### [DATA TO PROCESS]
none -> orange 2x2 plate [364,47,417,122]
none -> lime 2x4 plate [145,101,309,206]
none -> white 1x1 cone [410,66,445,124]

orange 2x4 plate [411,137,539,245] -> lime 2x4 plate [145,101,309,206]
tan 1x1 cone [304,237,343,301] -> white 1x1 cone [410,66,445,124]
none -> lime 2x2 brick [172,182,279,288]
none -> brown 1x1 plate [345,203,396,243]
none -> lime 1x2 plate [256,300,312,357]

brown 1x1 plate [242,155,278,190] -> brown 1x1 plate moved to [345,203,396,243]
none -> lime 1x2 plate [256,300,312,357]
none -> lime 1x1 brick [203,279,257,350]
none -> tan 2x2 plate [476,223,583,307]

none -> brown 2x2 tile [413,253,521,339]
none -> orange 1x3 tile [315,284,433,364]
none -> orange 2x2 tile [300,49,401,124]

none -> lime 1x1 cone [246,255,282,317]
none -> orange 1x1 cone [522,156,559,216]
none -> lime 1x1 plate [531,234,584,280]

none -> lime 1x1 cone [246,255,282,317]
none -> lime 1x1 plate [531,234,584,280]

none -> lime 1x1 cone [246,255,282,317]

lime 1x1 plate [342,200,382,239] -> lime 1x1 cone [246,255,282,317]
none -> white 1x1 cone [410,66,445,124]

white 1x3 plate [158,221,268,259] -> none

...

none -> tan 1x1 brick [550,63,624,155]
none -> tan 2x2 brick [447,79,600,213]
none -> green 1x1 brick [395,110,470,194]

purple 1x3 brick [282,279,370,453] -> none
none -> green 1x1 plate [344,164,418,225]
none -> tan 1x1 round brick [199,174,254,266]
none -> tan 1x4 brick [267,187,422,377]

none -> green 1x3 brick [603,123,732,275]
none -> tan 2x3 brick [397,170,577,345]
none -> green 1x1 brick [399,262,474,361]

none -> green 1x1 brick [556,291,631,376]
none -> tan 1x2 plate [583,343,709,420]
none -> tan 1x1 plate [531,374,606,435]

### [WORK TO COMPLETE]
All that should be written out is the stretch of lines above between the one holding "none -> brown 2x2 tile [413,253,521,339]" and the one holding "white 1x3 plate [158,221,268,259] -> none", inclusive, exactly as given.

### [ANSWER]
none -> brown 2x2 tile [413,253,521,339]
none -> orange 1x3 tile [315,284,433,364]
none -> orange 2x2 tile [300,49,401,124]

none -> lime 1x1 cone [246,255,282,317]
none -> orange 1x1 cone [522,156,559,216]
none -> lime 1x1 plate [531,234,584,280]

none -> lime 1x1 cone [246,255,282,317]
none -> lime 1x1 plate [531,234,584,280]

none -> lime 1x1 cone [246,255,282,317]

lime 1x1 plate [342,200,382,239] -> lime 1x1 cone [246,255,282,317]
none -> white 1x1 cone [410,66,445,124]

white 1x3 plate [158,221,268,259] -> none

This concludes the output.